____ Given information

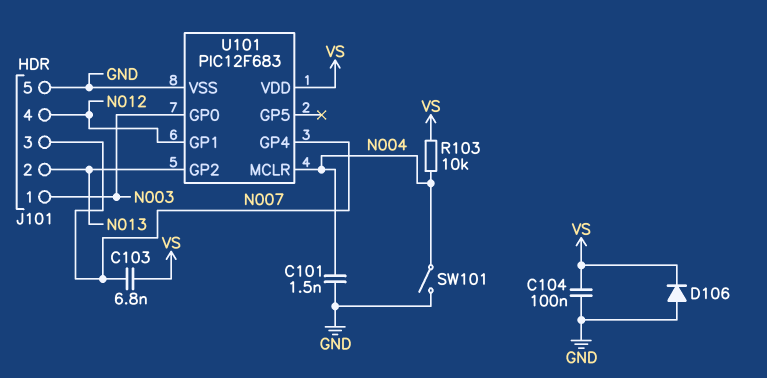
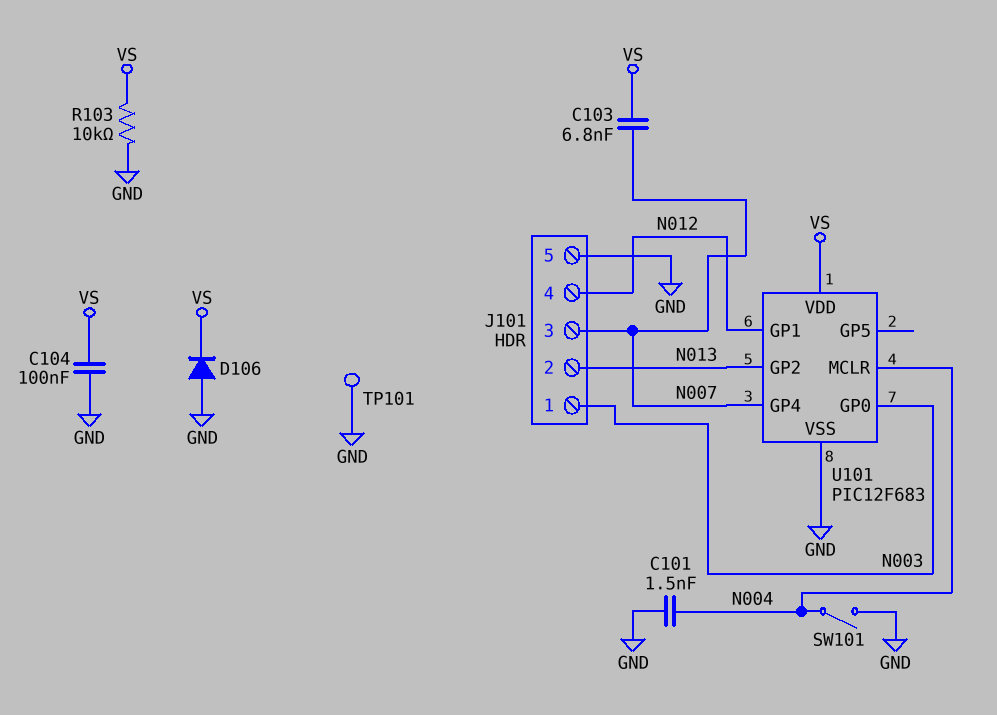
R103: 10k (N004, VS) -> 10k (GND, VS)
TP101: none -> test point (GND)

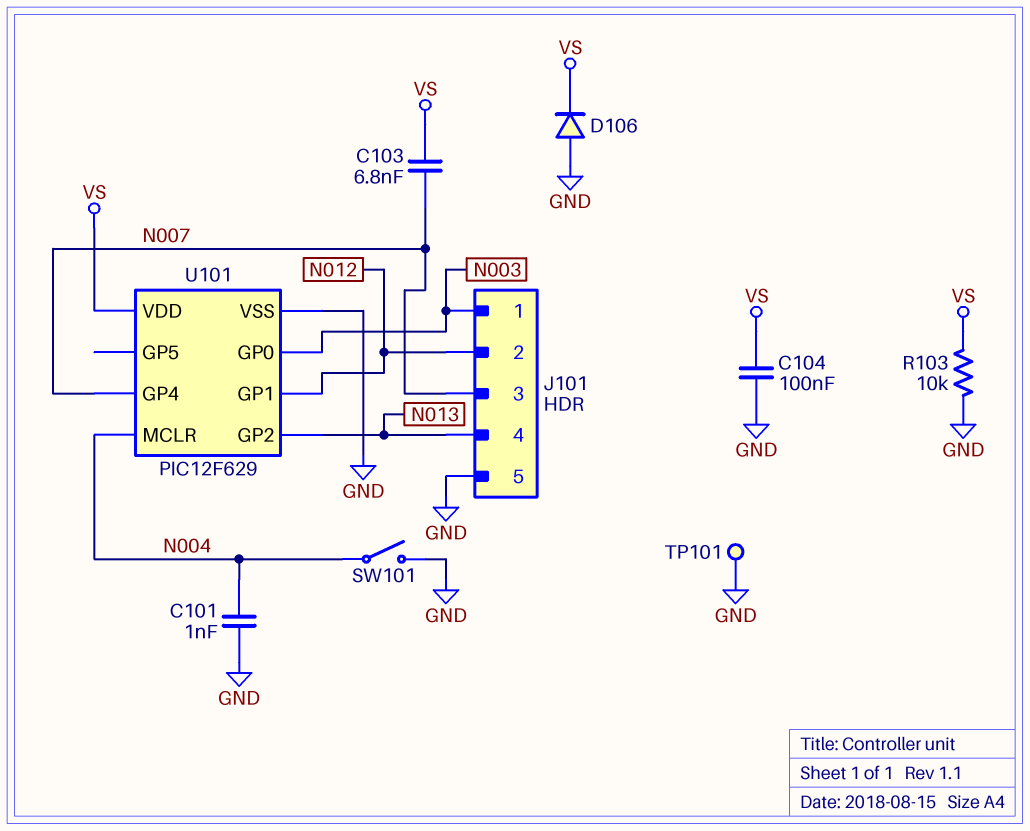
C101: 1.5nF (GND, N004) -> 1nF (GND, N004)
J101 pin 2: N013 -> N012
J101 pin 4: N012 -> N013
U101: PIC12F683 -> PIC12F629

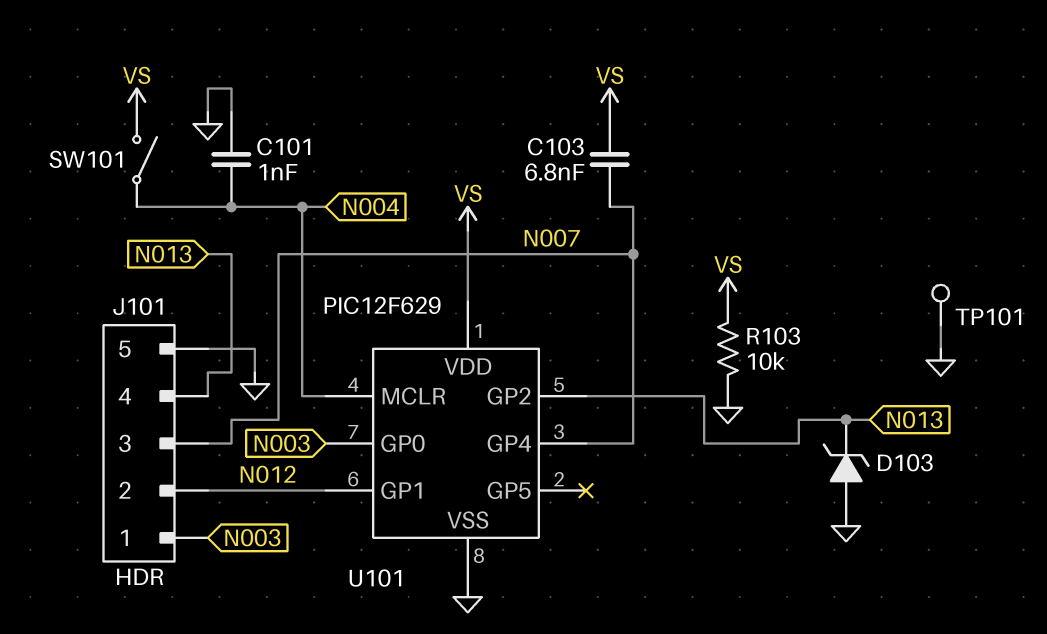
C104: 100nF (GND, VS) -> none
D103: none -> zener (A GND, K N013)
D106: diode (A GND, K VS) -> none
SW101: switch (GND, N004) -> switch (N004, VS)

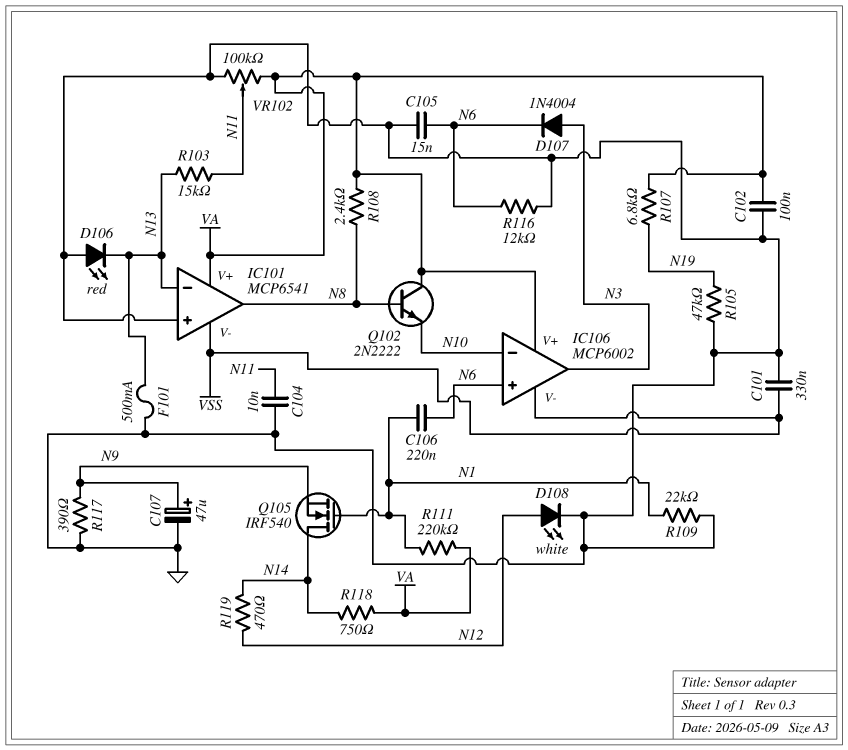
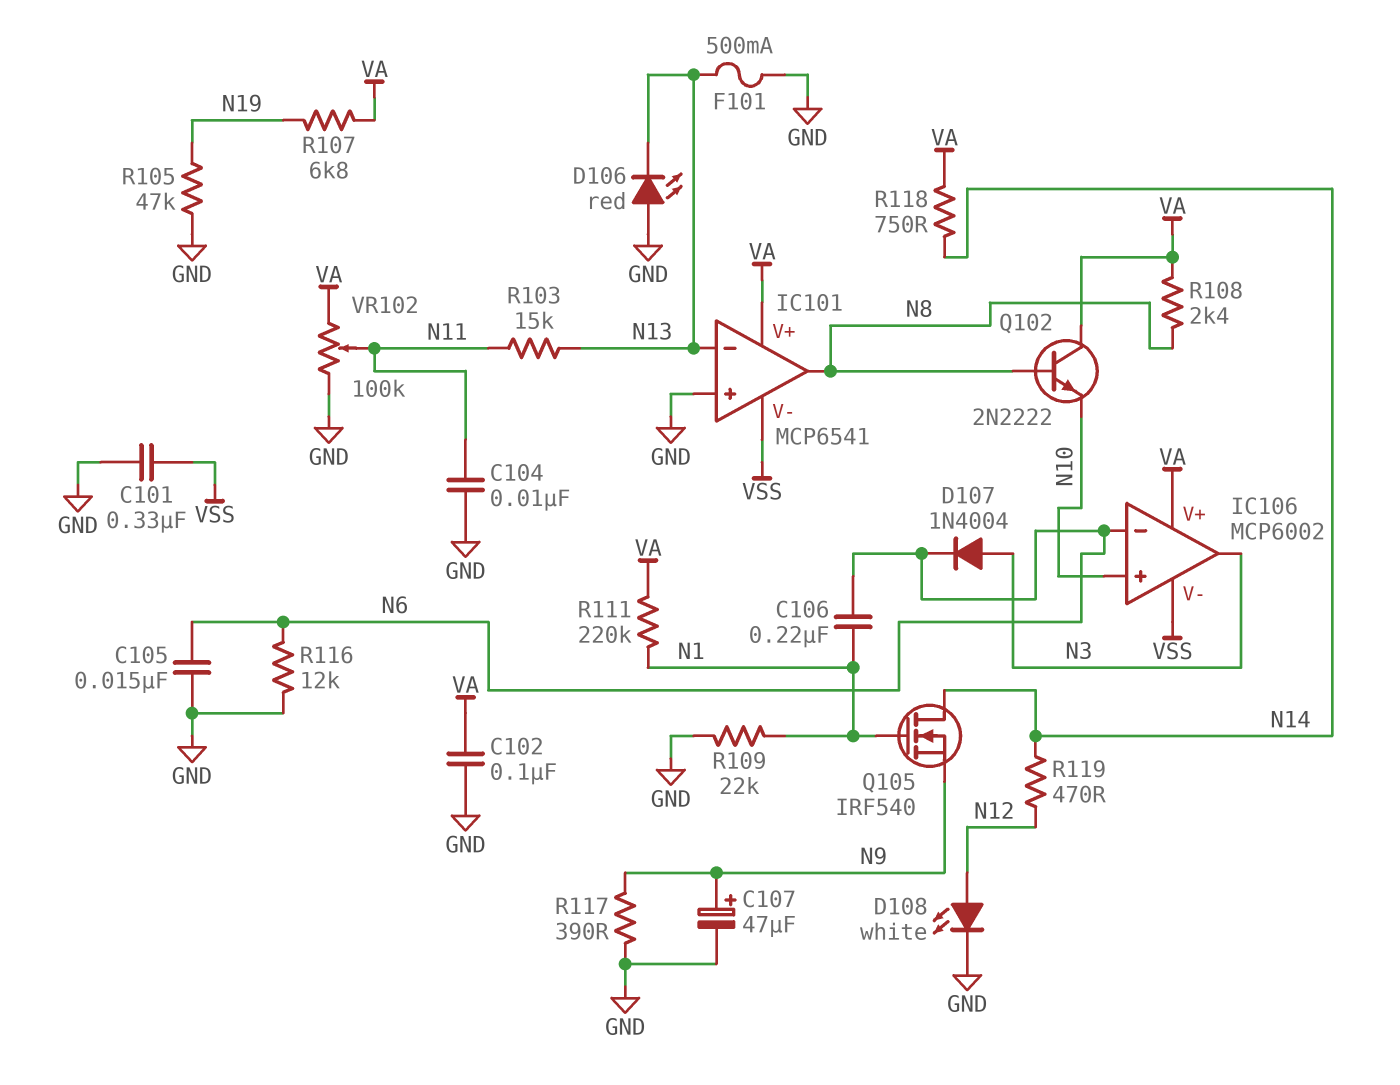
IC106 pin in+: N6 -> N10
IC106 pin in-: N10 -> N6

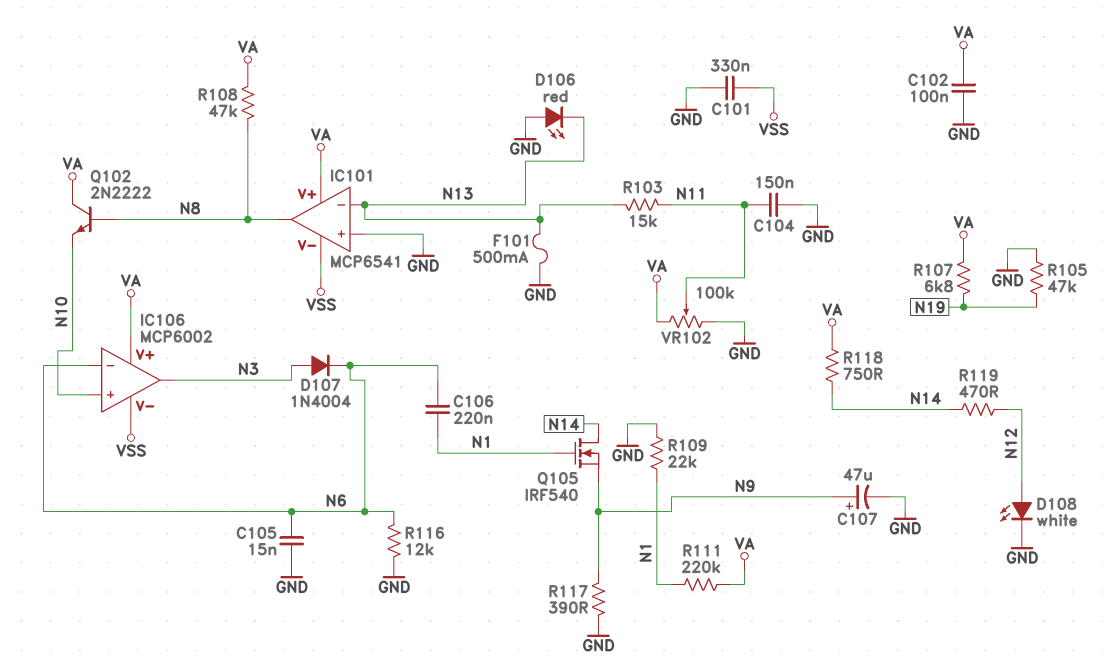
C104: 10nF (GND, N11) -> 150nF (GND, N11)
R108: 2.4k (N8, VA) -> 47k (N8, VA)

________

**Required work**
Find the word "none" in the entries above, then copy each line that holds it.

**Solution for this task**
TP101: none -> test point (GND)
C104: 100nF (GND, VS) -> none
D103: none -> zener (A GND, K N013)
D106: diode (A GND, K VS) -> none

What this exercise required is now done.